## [AIM OF THE TASK]
Reproduce exactly the lines from the one that holds "purple carrot: 4 -> 5" through the last line of the entries, both ends included, but not the pictures.

Object change descriptions:
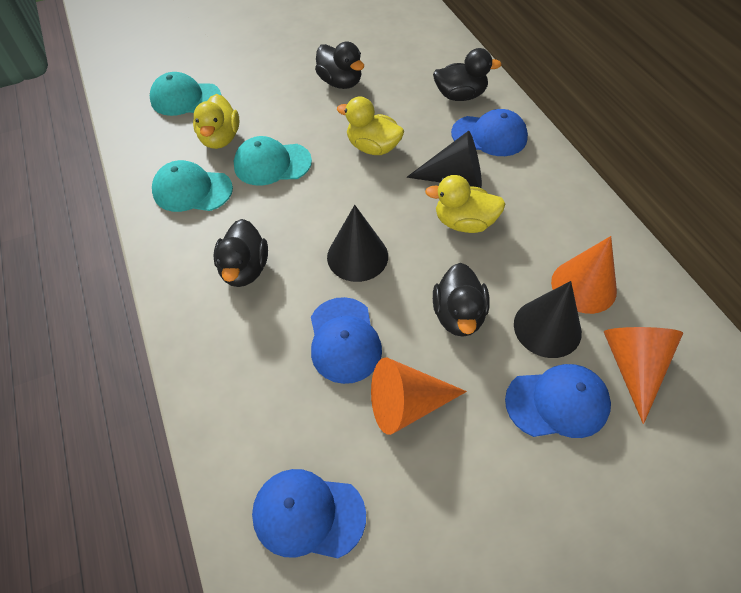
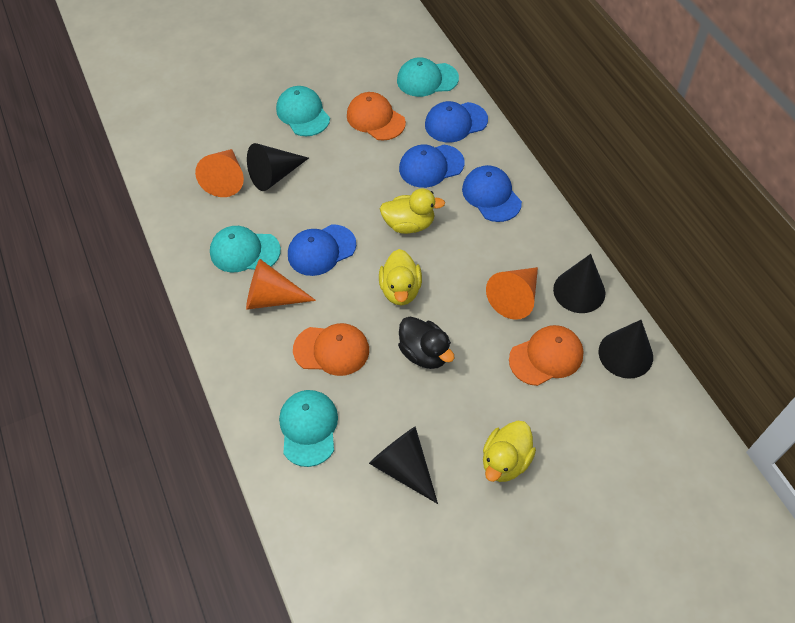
black cone: 3 -> 4
black duck: 4 -> 1
orange cap: 0 -> 3
turquoise cap: 3 -> 4

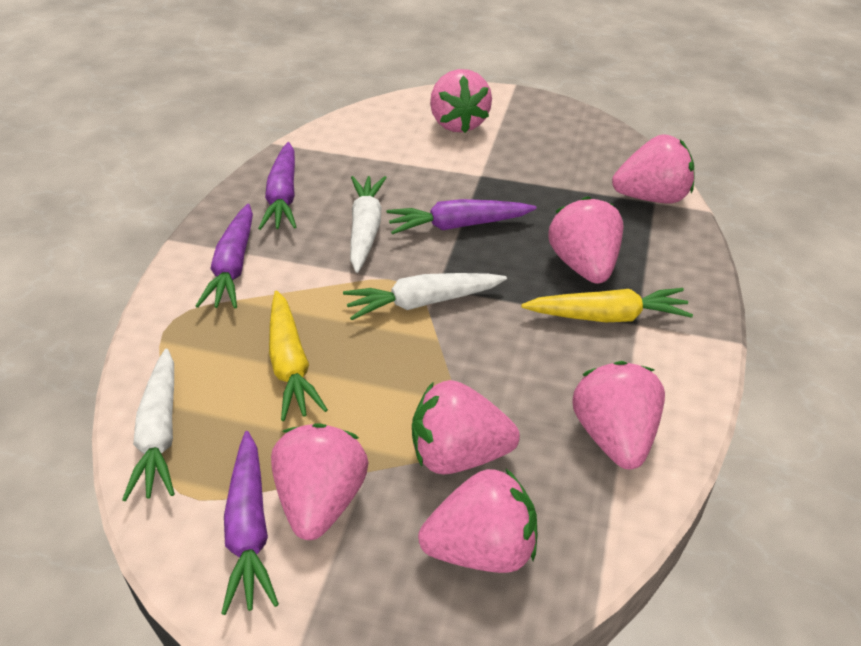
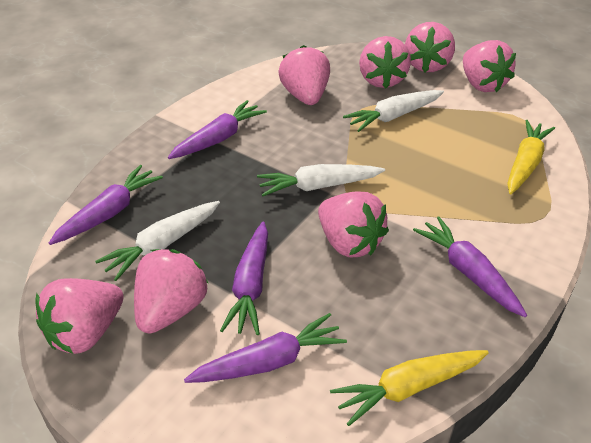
purple carrot: 4 -> 5

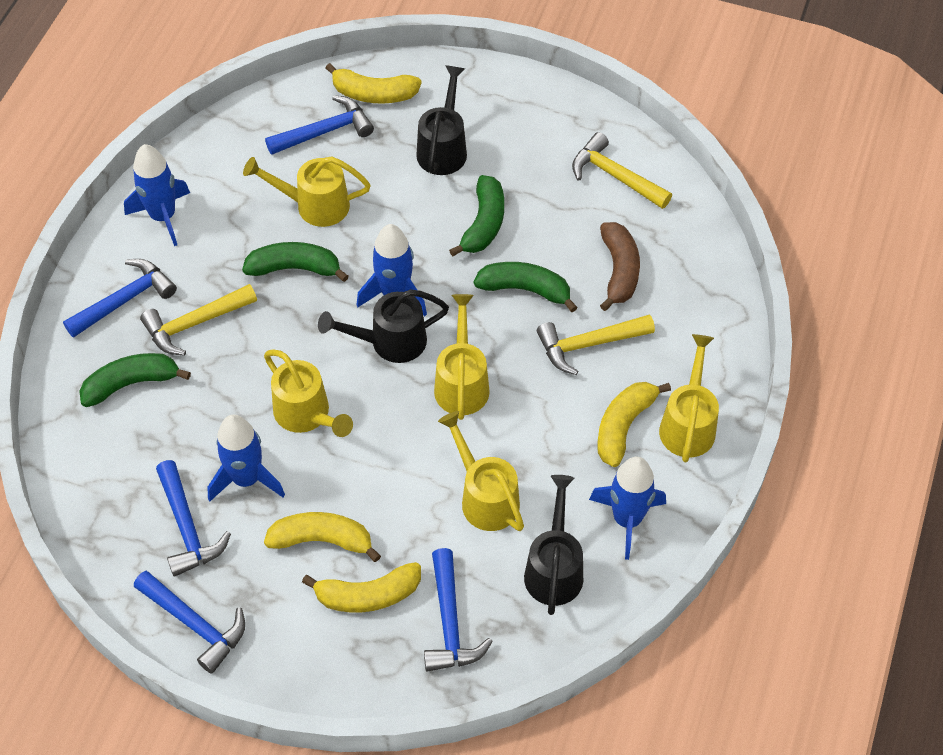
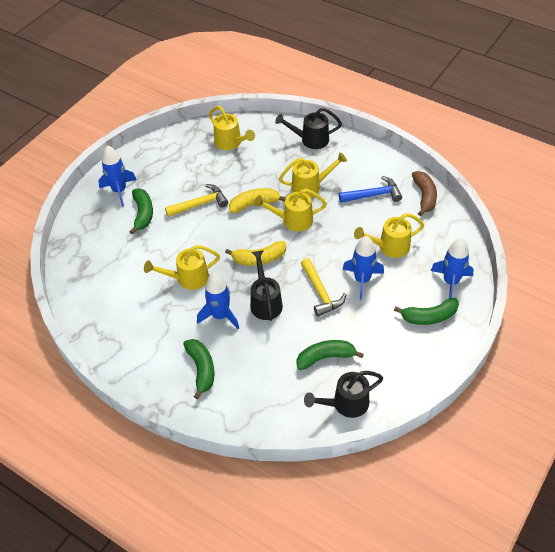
blue hammer: 5 -> 1
yellow banana: 4 -> 2
yellow hammer: 3 -> 2

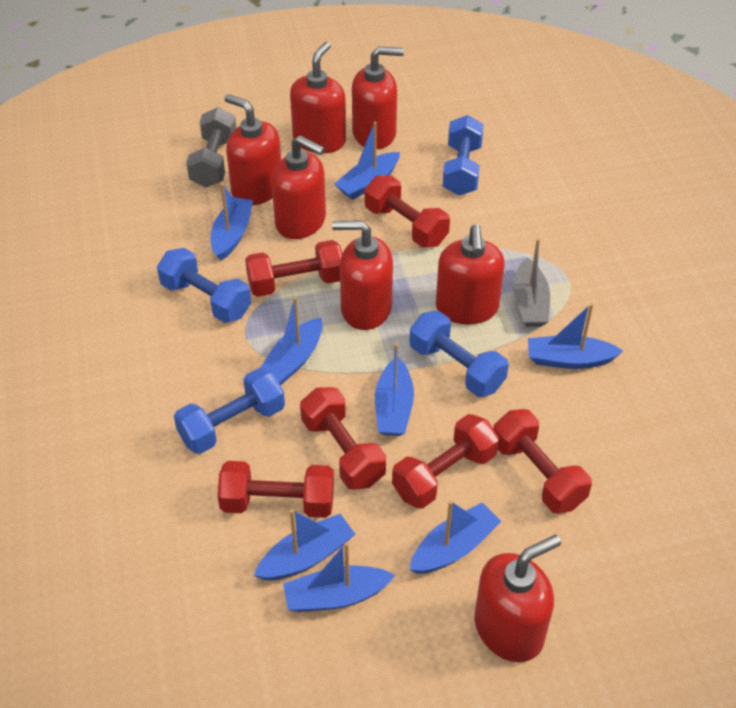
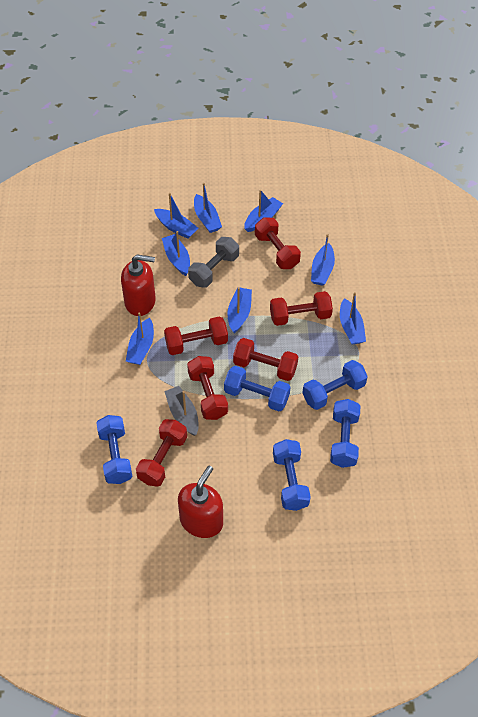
blue dumbbell: 4 -> 5
red soap dispenser: 7 -> 2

## [TASK RESULT]
purple carrot: 4 -> 5

blue hammer: 5 -> 1
yellow banana: 4 -> 2
yellow hammer: 3 -> 2

blue dumbbell: 4 -> 5
red soap dispenser: 7 -> 2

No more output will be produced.